**Problem:** Show each line of the entries below in which the word "headphones" appears.

(Collected data)
== Segment start ==
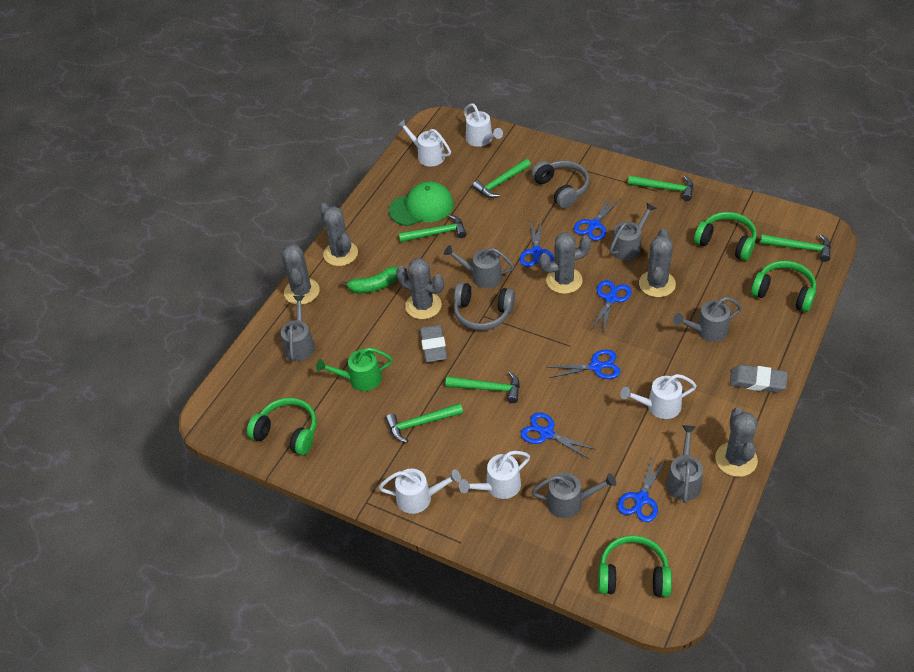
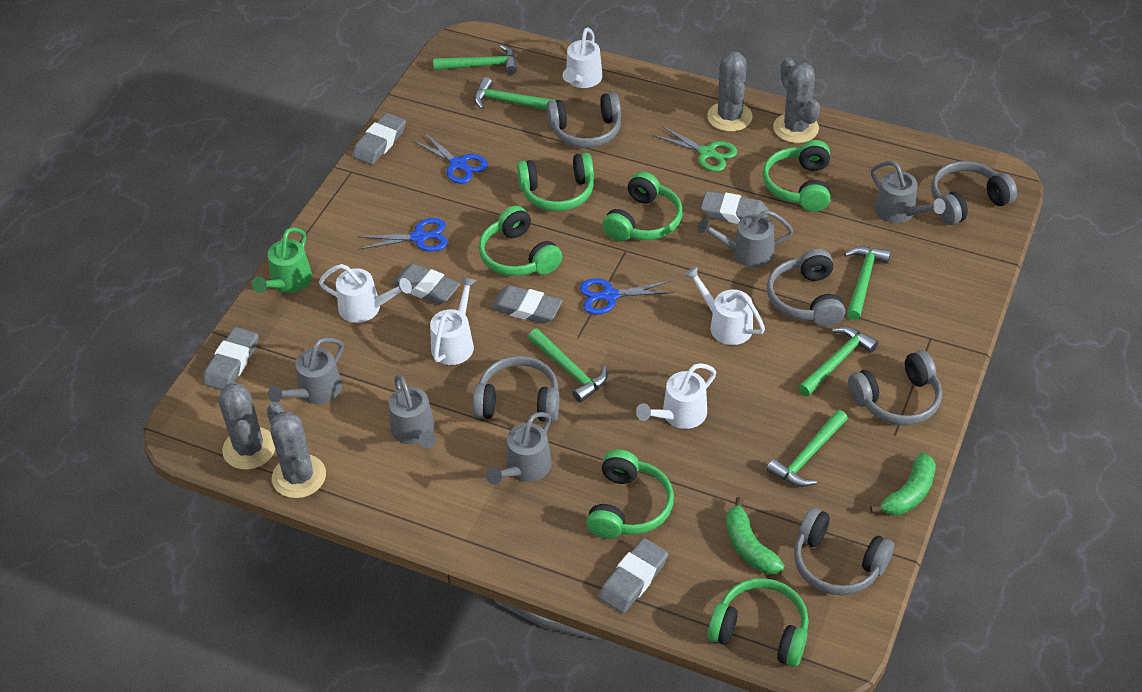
blue scissors: 6 -> 3
green banana: 1 -> 2
green cap: 1 -> 0
green headphones: 4 -> 6
green scissors: 0 -> 1
grey cactus: 6 -> 4
grey eraser: 2 -> 6
grey headphones: 2 -> 6
grey watering can: 6 -> 5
== Segment end ==
**Completed task:**
green headphones: 4 -> 6
grey headphones: 2 -> 6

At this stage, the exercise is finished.